** start Data **

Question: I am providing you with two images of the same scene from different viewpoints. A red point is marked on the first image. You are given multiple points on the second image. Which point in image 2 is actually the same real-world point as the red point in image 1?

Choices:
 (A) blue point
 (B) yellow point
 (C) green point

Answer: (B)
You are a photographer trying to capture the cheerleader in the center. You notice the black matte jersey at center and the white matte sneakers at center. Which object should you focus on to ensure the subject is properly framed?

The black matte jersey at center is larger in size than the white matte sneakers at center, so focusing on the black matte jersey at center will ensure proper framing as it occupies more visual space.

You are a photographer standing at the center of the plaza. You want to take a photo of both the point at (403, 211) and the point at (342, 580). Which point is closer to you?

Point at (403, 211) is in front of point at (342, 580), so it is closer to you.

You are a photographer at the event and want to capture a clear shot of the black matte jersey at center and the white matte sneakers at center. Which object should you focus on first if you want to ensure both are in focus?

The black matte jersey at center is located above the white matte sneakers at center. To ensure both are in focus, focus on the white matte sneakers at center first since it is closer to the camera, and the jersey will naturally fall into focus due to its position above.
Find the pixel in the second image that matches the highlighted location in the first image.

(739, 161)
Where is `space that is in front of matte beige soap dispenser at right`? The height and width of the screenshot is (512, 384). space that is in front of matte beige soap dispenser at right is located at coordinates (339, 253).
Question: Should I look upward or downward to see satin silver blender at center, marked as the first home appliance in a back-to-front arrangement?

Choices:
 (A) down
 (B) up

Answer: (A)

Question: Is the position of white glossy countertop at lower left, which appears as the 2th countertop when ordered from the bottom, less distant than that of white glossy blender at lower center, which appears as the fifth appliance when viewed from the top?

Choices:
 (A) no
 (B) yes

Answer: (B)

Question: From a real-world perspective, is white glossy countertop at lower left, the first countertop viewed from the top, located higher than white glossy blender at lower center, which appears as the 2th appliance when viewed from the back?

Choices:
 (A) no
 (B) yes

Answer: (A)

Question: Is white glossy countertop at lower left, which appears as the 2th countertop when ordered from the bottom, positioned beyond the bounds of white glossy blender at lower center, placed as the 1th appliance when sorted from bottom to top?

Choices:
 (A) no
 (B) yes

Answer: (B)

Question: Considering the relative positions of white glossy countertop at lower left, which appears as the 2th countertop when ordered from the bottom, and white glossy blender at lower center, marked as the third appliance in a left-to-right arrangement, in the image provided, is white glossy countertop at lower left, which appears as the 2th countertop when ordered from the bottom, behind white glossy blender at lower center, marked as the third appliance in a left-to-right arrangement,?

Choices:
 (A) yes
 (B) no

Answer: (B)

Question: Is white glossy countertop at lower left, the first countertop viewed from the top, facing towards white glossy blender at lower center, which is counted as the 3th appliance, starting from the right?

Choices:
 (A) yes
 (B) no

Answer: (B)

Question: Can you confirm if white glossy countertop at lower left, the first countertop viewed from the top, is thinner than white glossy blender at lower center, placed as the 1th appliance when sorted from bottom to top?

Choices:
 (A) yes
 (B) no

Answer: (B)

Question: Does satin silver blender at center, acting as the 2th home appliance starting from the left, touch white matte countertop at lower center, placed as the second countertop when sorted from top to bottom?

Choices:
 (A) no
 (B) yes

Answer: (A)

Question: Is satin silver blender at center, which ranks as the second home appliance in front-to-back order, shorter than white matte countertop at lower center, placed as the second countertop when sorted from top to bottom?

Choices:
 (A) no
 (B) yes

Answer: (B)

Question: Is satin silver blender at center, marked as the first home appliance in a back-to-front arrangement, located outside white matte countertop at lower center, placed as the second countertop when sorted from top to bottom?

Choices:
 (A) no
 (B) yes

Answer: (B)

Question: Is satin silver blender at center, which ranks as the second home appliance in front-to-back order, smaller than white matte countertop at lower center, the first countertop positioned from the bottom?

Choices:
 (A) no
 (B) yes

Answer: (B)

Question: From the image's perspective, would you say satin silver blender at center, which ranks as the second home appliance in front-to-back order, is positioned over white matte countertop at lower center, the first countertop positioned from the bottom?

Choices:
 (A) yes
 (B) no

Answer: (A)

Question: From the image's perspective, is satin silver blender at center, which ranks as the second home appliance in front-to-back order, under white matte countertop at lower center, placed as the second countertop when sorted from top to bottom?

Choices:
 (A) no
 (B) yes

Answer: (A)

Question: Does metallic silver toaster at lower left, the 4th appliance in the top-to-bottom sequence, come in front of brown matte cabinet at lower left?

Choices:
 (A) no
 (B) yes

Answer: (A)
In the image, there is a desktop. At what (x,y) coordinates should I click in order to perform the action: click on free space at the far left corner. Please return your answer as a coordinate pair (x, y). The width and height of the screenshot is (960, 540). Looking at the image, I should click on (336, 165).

** end Data **

### Task to complete
Reproduce the records above, changing every "black matte jersey" to "navy cotton jersey" and leaving everything else as it is.

### Correct result
Question: I am providing you with two images of the same scene from different viewpoints. A red point is marked on the first image. You are given multiple points on the second image. Which point in image 2 is actually the same real-world point as the red point in image 1?

Choices:
 (A) blue point
 (B) yellow point
 (C) green point

Answer: (B)
You are a photographer trying to capture the cheerleader in the center. You notice the navy cotton jersey at center and the white matte sneakers at center. Which object should you focus on to ensure the subject is properly framed?

The navy cotton jersey at center is larger in size than the white matte sneakers at center, so focusing on the navy cotton jersey at center will ensure proper framing as it occupies more visual space.

You are a photographer standing at the center of the plaza. You want to take a photo of both the point at (403, 211) and the point at (342, 580). Which point is closer to you?

Point at (403, 211) is in front of point at (342, 580), so it is closer to you.

You are a photographer at the event and want to capture a clear shot of the navy cotton jersey at center and the white matte sneakers at center. Which object should you focus on first if you want to ensure both are in focus?

The navy cotton jersey at center is located above the white matte sneakers at center. To ensure both are in focus, focus on the white matte sneakers at center first since it is closer to the camera, and the jersey will naturally fall into focus due to its position above.
Find the pixel in the second image that matches the highlighted location in the first image.

(739, 161)
Where is `space that is in front of matte beige soap dispenser at right`? The height and width of the screenshot is (512, 384). space that is in front of matte beige soap dispenser at right is located at coordinates (339, 253).
Question: Should I look upward or downward to see satin silver blender at center, marked as the first home appliance in a back-to-front arrangement?

Choices:
 (A) down
 (B) up

Answer: (A)

Question: Is the position of white glossy countertop at lower left, which appears as the 2th countertop when ordered from the bottom, less distant than that of white glossy blender at lower center, which appears as the fifth appliance when viewed from the top?

Choices:
 (A) no
 (B) yes

Answer: (B)

Question: From a real-world perspective, is white glossy countertop at lower left, the first countertop viewed from the top, located higher than white glossy blender at lower center, which appears as the 2th appliance when viewed from the back?

Choices:
 (A) no
 (B) yes

Answer: (A)

Question: Is white glossy countertop at lower left, which appears as the 2th countertop when ordered from the bottom, positioned beyond the bounds of white glossy blender at lower center, placed as the 1th appliance when sorted from bottom to top?

Choices:
 (A) no
 (B) yes

Answer: (B)

Question: Considering the relative positions of white glossy countertop at lower left, which appears as the 2th countertop when ordered from the bottom, and white glossy blender at lower center, marked as the third appliance in a left-to-right arrangement, in the image provided, is white glossy countertop at lower left, which appears as the 2th countertop when ordered from the bottom, behind white glossy blender at lower center, marked as the third appliance in a left-to-right arrangement,?

Choices:
 (A) yes
 (B) no

Answer: (B)

Question: Is white glossy countertop at lower left, the first countertop viewed from the top, facing towards white glossy blender at lower center, which is counted as the 3th appliance, starting from the right?

Choices:
 (A) yes
 (B) no

Answer: (B)

Question: Can you confirm if white glossy countertop at lower left, the first countertop viewed from the top, is thinner than white glossy blender at lower center, placed as the 1th appliance when sorted from bottom to top?

Choices:
 (A) yes
 (B) no

Answer: (B)

Question: Does satin silver blender at center, acting as the 2th home appliance starting from the left, touch white matte countertop at lower center, placed as the second countertop when sorted from top to bottom?

Choices:
 (A) no
 (B) yes

Answer: (A)

Question: Is satin silver blender at center, which ranks as the second home appliance in front-to-back order, shorter than white matte countertop at lower center, placed as the second countertop when sorted from top to bottom?

Choices:
 (A) no
 (B) yes

Answer: (B)

Question: Is satin silver blender at center, marked as the first home appliance in a back-to-front arrangement, located outside white matte countertop at lower center, placed as the second countertop when sorted from top to bottom?

Choices:
 (A) no
 (B) yes

Answer: (B)

Question: Is satin silver blender at center, which ranks as the second home appliance in front-to-back order, smaller than white matte countertop at lower center, the first countertop positioned from the bottom?

Choices:
 (A) no
 (B) yes

Answer: (B)

Question: From the image's perspective, would you say satin silver blender at center, which ranks as the second home appliance in front-to-back order, is positioned over white matte countertop at lower center, the first countertop positioned from the bottom?

Choices:
 (A) yes
 (B) no

Answer: (A)

Question: From the image's perspective, is satin silver blender at center, which ranks as the second home appliance in front-to-back order, under white matte countertop at lower center, placed as the second countertop when sorted from top to bottom?

Choices:
 (A) no
 (B) yes

Answer: (A)

Question: Does metallic silver toaster at lower left, the 4th appliance in the top-to-bottom sequence, come in front of brown matte cabinet at lower left?

Choices:
 (A) no
 (B) yes

Answer: (A)
In the image, there is a desktop. At what (x,y) coordinates should I click in order to perform the action: click on free space at the far left corner. Please return your answer as a coordinate pair (x, y). The width and height of the screenshot is (960, 540). Looking at the image, I should click on (336, 165).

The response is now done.